Problem statement: A faithful, picture-free copy of the listing below is required.

Given information:
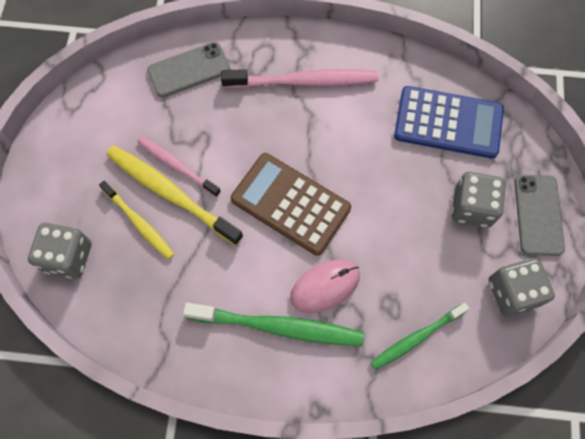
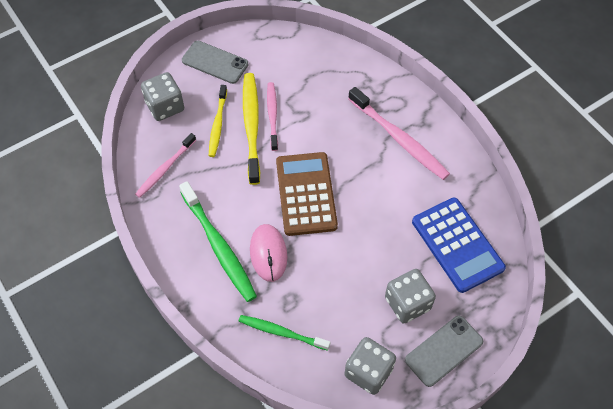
camera: 50 degrees right, 10 degrees down
(143, 313) = (165, 169): none -> pink toothbrush
(189, 70) = (342, 73): grey phone -> grey phone (215, 62)
(325, 286) = (268, 253): pink mouse -> pink mouse turned 60 degrees clockwise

Solution to this task:
camera: 50 degrees right, 10 degrees down
(143, 313) = (165, 169): none -> pink toothbrush
(189, 70) = (342, 73): grey phone -> grey phone (215, 62)
(325, 286) = (268, 253): pink mouse -> pink mouse turned 60 degrees clockwise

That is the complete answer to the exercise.